WHAT YOU SHOULD DO.
Across the listing that follows, work out how many lines carry the string "none". Provide that number and nothing else.

DATA SUPPLIED.

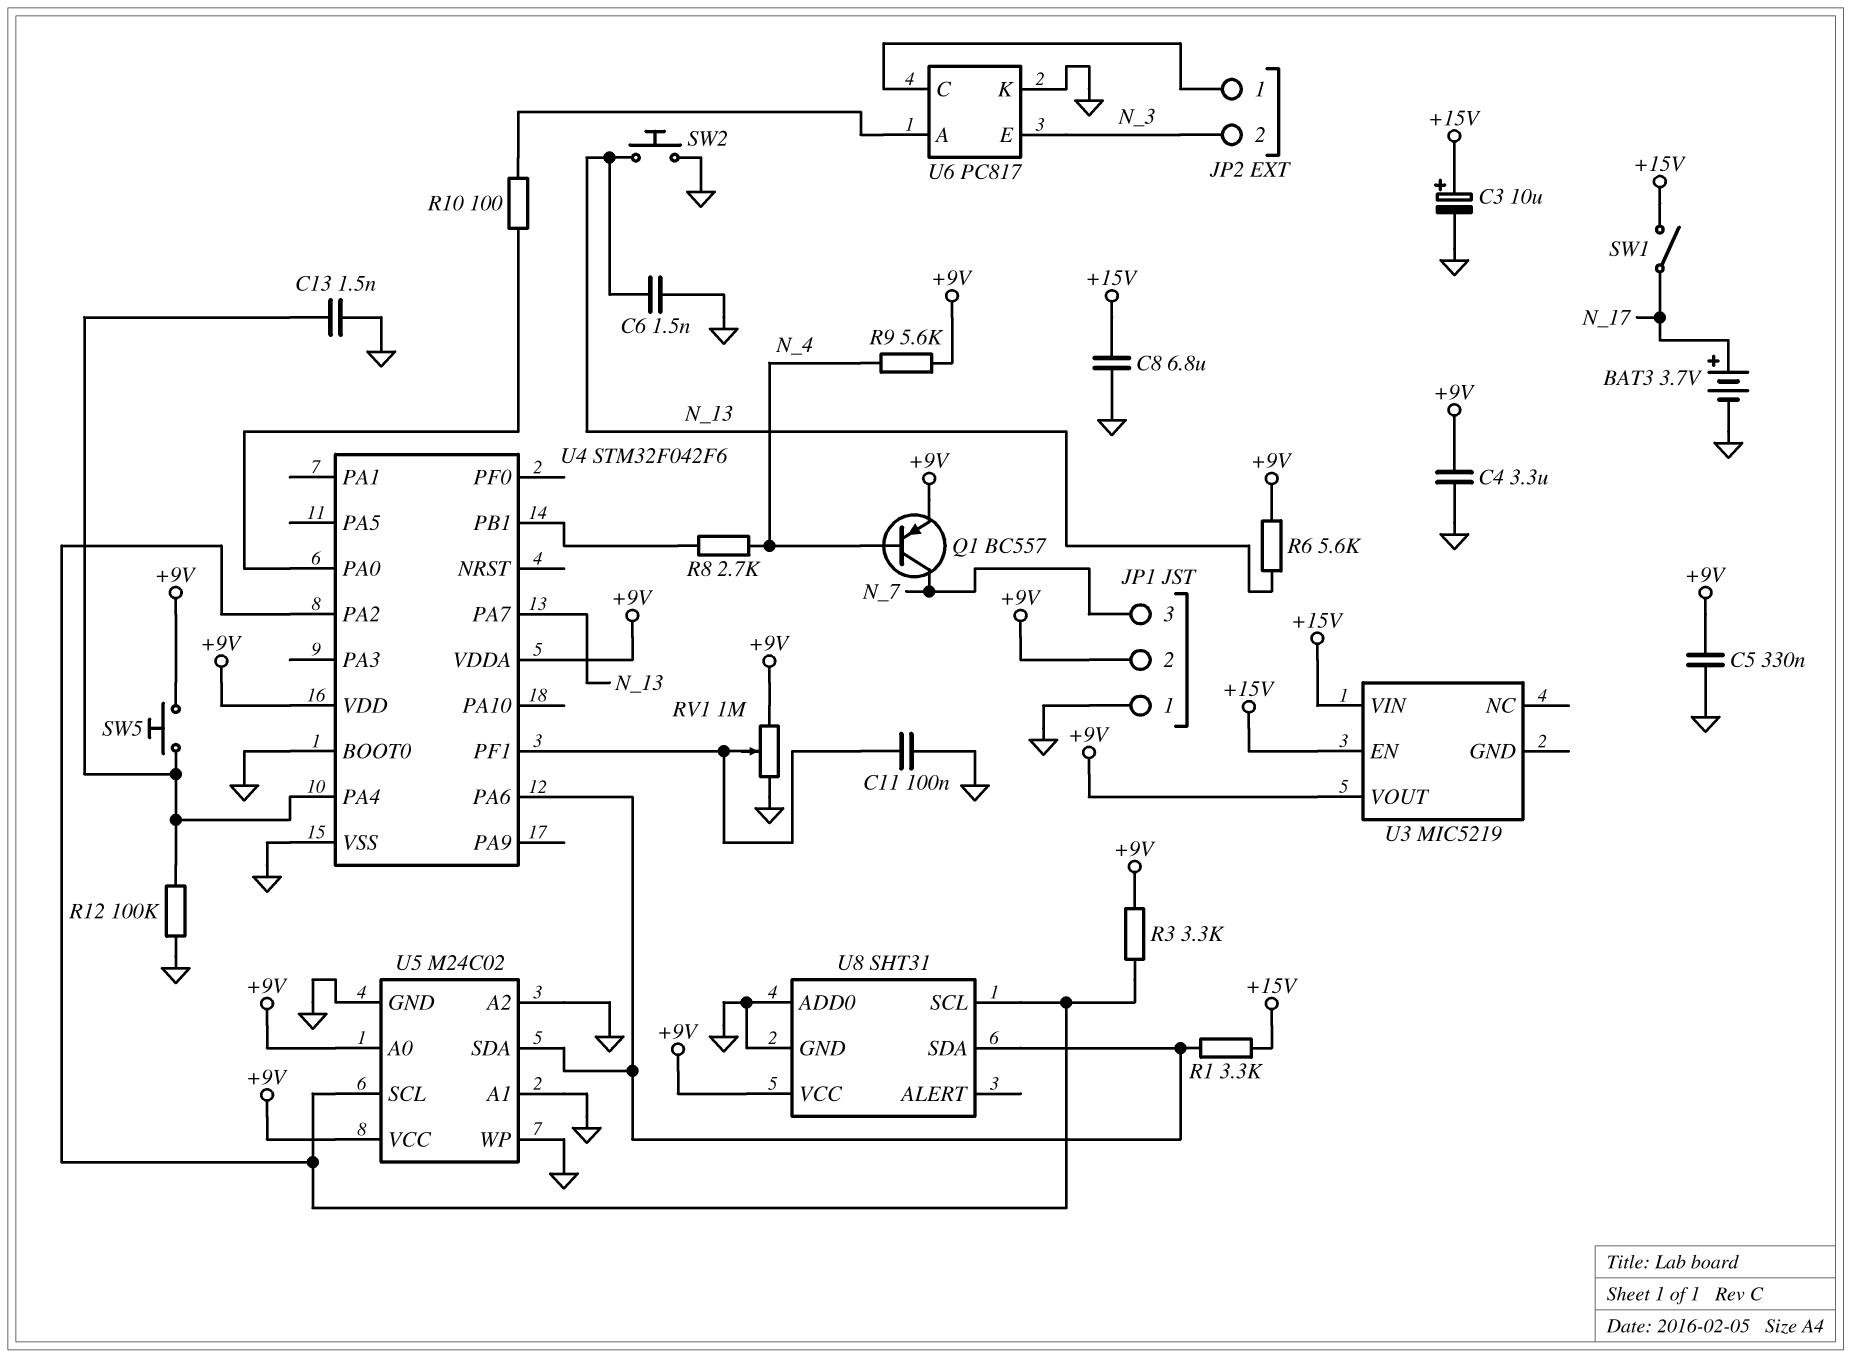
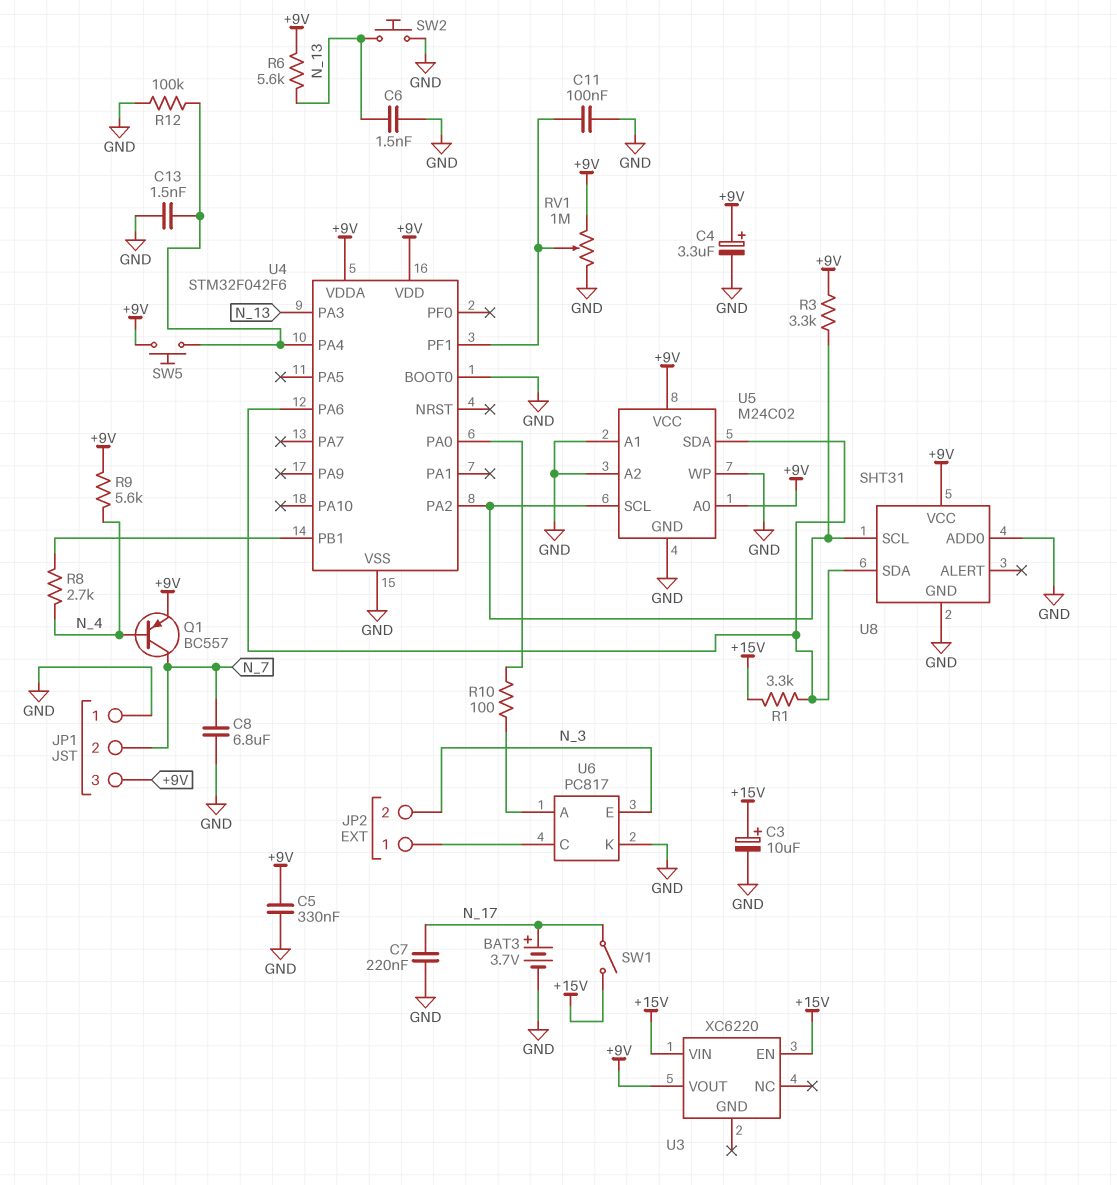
C4: 3.3uF (+9V, GND) -> 3.3uF (plus +9V, minus GND)
C7: none -> 220nF (GND, N_17)
C8: 6.8uF (+15V, GND) -> 6.8uF (GND, N_7)
JP1 pin 2: +9V -> N_7
JP1 pin 3: N_7 -> +9V
U3: MIC5219 -> XC6220
U4 pin PA3: none -> N_13
U4 pin PA7: N_13 -> none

RESPONSE BELOW.
3